* _How to complete this task_
Locate the line that contains "LIGHT1 pin GND: 5V -> GND" in the entries below, then repeat it and every following line through the line that contains "SCALE2: CS1237 -> NAU7802", exactly, and no others.

[Detected change data]
+ + + + +

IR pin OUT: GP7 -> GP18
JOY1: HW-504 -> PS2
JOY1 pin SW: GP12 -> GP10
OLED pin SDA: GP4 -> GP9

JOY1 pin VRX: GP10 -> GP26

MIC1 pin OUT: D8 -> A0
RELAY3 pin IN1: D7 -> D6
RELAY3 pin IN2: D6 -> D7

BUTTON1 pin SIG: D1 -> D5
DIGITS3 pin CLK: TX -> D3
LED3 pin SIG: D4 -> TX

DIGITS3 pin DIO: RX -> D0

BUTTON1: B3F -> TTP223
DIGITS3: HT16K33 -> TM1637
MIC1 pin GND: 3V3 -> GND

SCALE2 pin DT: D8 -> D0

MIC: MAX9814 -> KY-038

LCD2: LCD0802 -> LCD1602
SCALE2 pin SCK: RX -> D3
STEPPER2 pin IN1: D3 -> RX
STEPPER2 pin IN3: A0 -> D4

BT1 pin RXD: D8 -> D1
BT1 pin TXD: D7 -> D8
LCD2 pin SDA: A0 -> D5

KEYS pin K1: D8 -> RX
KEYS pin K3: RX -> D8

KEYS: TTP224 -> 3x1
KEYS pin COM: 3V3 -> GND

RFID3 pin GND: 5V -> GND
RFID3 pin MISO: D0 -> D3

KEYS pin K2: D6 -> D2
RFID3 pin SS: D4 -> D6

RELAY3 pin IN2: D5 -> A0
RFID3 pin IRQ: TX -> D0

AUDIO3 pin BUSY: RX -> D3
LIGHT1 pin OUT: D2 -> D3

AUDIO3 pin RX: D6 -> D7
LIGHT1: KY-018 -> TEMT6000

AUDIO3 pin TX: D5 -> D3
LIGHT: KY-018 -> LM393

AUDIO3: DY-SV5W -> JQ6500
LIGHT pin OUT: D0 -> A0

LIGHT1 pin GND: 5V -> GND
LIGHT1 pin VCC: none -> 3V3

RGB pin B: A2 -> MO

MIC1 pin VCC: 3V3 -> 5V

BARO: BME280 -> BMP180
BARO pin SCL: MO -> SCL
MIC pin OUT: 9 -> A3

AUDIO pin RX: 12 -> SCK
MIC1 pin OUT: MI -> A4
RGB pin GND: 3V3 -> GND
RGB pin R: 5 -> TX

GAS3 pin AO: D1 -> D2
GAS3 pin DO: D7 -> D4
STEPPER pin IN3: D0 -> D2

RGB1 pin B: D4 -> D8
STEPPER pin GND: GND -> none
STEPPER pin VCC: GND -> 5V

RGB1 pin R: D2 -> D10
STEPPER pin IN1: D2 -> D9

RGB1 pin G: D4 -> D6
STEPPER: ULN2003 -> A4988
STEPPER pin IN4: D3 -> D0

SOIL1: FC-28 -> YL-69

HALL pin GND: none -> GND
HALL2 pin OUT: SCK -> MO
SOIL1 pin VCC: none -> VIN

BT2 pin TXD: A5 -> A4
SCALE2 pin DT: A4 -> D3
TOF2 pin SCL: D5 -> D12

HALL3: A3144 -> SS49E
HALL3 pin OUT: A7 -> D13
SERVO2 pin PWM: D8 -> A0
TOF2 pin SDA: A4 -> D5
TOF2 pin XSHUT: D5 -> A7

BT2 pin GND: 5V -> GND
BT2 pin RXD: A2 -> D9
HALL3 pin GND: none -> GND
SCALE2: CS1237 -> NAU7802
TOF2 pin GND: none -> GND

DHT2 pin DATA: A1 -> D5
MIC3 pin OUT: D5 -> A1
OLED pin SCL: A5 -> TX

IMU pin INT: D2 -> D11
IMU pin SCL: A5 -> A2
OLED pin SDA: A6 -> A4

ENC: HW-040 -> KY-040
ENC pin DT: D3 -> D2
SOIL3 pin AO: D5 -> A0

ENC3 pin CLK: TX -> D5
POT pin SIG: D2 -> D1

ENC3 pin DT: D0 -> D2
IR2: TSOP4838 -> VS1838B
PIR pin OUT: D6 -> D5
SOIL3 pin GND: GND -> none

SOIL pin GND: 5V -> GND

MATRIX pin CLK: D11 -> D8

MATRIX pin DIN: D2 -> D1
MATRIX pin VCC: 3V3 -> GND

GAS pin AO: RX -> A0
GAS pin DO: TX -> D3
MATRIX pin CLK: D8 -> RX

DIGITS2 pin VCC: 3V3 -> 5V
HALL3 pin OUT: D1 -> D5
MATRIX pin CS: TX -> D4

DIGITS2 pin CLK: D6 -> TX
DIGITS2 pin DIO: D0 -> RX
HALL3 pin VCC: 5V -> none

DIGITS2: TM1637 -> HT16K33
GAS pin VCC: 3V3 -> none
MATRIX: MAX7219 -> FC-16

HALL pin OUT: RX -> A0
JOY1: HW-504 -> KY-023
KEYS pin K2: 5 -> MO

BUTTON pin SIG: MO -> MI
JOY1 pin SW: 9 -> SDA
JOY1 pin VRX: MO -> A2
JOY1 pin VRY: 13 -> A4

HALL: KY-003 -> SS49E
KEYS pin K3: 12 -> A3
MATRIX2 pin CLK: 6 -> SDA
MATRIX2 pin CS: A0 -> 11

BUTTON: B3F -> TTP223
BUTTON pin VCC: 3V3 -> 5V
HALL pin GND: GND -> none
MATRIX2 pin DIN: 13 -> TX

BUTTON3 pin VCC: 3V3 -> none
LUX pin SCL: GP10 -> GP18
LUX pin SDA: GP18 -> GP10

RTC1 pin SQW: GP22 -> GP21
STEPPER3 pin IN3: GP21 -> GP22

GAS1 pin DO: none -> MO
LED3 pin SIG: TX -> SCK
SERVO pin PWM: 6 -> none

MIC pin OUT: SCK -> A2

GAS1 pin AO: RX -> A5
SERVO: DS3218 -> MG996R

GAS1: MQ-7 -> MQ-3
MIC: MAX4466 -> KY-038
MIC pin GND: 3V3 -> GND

+ + + + +

* _Written solution_
LIGHT1 pin GND: 5V -> GND
LIGHT1 pin VCC: none -> 3V3

RGB pin B: A2 -> MO

MIC1 pin VCC: 3V3 -> 5V

BARO: BME280 -> BMP180
BARO pin SCL: MO -> SCL
MIC pin OUT: 9 -> A3

AUDIO pin RX: 12 -> SCK
MIC1 pin OUT: MI -> A4
RGB pin GND: 3V3 -> GND
RGB pin R: 5 -> TX

GAS3 pin AO: D1 -> D2
GAS3 pin DO: D7 -> D4
STEPPER pin IN3: D0 -> D2

RGB1 pin B: D4 -> D8
STEPPER pin GND: GND -> none
STEPPER pin VCC: GND -> 5V

RGB1 pin R: D2 -> D10
STEPPER pin IN1: D2 -> D9

RGB1 pin G: D4 -> D6
STEPPER: ULN2003 -> A4988
STEPPER pin IN4: D3 -> D0

SOIL1: FC-28 -> YL-69

HALL pin GND: none -> GND
HALL2 pin OUT: SCK -> MO
SOIL1 pin VCC: none -> VIN

BT2 pin TXD: A5 -> A4
SCALE2 pin DT: A4 -> D3
TOF2 pin SCL: D5 -> D12

HALL3: A3144 -> SS49E
HALL3 pin OUT: A7 -> D13
SERVO2 pin PWM: D8 -> A0
TOF2 pin SDA: A4 -> D5
TOF2 pin XSHUT: D5 -> A7

BT2 pin GND: 5V -> GND
BT2 pin RXD: A2 -> D9
HALL3 pin GND: none -> GND
SCALE2: CS1237 -> NAU7802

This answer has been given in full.